(Task):
Count how many lines in the data below include "cactus". Answer with the number only.
Input records START
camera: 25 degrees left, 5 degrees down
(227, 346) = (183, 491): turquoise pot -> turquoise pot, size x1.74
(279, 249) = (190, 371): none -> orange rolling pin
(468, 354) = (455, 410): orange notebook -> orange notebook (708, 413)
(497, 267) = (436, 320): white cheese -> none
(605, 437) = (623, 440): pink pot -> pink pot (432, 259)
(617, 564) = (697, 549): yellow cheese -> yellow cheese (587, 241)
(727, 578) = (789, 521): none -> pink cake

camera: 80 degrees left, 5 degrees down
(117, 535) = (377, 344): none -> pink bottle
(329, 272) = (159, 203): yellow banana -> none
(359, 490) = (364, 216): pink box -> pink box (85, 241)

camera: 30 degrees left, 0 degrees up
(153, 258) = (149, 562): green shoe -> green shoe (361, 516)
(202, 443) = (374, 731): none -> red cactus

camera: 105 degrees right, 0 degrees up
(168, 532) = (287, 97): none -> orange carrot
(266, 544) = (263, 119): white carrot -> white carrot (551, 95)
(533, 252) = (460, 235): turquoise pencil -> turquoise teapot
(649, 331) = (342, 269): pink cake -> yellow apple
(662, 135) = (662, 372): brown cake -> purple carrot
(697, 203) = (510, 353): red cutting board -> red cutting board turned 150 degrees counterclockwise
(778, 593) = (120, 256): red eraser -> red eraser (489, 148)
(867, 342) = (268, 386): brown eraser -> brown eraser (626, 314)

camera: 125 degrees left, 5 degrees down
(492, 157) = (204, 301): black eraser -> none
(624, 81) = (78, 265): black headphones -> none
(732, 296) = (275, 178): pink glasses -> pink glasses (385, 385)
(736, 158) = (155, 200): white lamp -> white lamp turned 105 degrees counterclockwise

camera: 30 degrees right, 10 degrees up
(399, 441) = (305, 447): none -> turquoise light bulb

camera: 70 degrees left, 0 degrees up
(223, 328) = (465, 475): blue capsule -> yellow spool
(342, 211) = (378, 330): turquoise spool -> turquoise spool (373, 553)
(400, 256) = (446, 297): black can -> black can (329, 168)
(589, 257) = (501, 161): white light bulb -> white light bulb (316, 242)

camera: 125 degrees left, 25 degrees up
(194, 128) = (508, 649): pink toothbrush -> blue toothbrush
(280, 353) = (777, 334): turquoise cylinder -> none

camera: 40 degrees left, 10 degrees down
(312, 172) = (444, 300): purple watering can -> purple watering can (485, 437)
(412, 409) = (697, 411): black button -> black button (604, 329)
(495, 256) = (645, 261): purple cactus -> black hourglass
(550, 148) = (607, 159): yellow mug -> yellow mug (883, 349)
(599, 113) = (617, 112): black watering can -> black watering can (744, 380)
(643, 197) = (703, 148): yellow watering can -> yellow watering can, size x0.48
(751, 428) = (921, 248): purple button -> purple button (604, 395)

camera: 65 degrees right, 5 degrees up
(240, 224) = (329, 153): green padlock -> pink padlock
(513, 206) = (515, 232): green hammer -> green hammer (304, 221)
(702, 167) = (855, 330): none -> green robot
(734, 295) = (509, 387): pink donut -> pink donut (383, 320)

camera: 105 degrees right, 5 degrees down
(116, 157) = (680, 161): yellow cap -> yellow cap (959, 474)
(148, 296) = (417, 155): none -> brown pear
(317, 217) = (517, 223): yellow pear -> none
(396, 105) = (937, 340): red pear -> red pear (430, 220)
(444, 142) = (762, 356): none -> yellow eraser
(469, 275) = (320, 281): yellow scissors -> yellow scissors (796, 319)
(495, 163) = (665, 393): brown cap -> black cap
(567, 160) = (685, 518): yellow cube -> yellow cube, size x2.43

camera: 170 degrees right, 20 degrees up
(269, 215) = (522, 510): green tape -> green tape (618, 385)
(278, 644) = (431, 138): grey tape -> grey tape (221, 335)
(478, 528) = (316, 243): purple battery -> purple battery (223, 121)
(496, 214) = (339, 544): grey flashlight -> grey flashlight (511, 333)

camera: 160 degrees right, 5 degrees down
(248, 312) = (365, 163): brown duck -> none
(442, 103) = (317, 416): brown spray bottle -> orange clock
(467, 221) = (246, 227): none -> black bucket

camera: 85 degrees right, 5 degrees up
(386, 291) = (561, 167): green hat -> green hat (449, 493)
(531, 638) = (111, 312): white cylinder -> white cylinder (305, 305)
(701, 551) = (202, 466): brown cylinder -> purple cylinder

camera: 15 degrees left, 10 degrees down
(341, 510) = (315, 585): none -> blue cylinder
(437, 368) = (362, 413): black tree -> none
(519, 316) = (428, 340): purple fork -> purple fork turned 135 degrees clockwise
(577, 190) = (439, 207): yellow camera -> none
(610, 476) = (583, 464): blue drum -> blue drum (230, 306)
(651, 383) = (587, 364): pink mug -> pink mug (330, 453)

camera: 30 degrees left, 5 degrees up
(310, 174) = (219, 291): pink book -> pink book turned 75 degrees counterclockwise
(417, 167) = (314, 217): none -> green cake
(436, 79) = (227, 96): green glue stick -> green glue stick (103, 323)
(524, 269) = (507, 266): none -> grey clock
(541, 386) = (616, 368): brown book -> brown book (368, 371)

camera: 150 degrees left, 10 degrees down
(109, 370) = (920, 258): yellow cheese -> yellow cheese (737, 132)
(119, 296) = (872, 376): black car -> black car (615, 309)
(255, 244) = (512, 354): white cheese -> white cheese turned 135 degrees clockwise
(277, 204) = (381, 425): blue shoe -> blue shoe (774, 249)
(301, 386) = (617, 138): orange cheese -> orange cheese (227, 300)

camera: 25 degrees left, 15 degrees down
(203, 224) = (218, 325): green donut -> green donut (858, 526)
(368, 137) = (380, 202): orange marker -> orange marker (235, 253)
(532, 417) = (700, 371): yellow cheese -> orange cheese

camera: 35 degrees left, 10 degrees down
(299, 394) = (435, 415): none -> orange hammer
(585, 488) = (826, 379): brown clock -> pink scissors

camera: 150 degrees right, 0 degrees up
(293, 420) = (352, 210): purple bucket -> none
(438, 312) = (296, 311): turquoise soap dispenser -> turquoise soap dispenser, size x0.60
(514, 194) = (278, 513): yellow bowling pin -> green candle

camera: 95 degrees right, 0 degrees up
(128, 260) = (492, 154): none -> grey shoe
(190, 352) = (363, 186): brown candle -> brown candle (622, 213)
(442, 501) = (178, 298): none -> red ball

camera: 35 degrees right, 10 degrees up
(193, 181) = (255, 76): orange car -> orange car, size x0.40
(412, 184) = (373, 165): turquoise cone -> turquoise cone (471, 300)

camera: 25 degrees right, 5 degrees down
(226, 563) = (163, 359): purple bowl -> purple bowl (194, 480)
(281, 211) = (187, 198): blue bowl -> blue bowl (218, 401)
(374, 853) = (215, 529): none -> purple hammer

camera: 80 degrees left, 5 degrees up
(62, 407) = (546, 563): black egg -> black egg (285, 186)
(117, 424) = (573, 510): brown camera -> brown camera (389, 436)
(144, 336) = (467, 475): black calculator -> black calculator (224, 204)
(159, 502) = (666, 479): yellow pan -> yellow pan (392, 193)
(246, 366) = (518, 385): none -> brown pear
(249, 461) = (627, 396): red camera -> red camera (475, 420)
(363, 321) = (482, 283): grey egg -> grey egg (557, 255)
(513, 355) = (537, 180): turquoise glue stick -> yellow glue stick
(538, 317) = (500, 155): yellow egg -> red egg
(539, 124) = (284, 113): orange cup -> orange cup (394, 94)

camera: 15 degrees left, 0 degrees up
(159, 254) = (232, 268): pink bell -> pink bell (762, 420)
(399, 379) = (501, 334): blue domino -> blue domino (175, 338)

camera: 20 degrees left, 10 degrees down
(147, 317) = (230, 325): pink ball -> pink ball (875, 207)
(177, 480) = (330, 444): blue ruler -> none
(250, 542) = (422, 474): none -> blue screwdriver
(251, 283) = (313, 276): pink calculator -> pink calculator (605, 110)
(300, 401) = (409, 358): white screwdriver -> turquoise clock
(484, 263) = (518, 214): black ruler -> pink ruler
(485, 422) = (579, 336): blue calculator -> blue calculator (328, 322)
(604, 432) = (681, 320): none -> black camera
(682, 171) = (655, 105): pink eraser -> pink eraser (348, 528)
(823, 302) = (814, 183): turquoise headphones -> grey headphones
Input records END
(Solution):
2